Task instructions = Only an exact repetition of the lines from the one that holds "- → tarta (amarillo) [199,252,275,325]" to the end of the records is wanted.

Raw data =

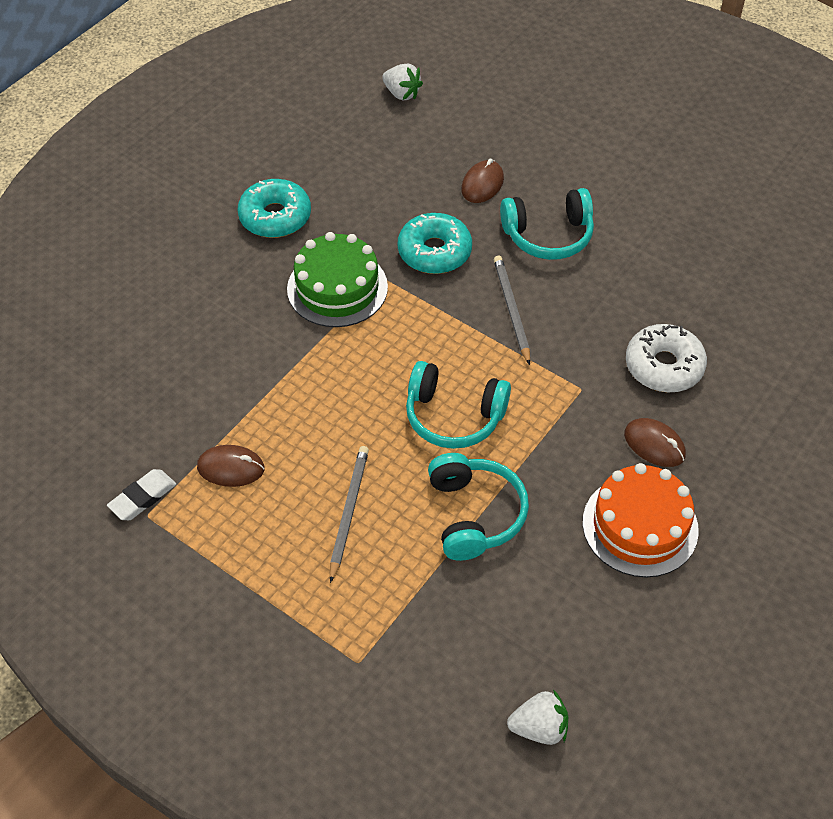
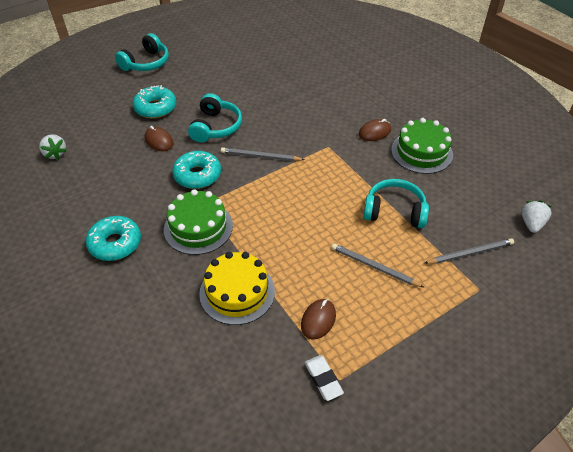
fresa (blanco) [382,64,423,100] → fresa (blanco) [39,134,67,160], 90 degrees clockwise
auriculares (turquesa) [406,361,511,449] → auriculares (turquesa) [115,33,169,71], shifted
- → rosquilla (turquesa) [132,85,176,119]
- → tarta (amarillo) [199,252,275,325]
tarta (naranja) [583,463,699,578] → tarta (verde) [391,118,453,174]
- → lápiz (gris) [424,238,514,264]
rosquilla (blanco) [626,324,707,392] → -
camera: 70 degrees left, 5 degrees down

Answer box =
- → tarta (amarillo) [199,252,275,325]
tarta (naranja) [583,463,699,578] → tarta (verde) [391,118,453,174]
- → lápiz (gris) [424,238,514,264]
rosquilla (blanco) [626,324,707,392] → -
camera: 70 degrees left, 5 degrees down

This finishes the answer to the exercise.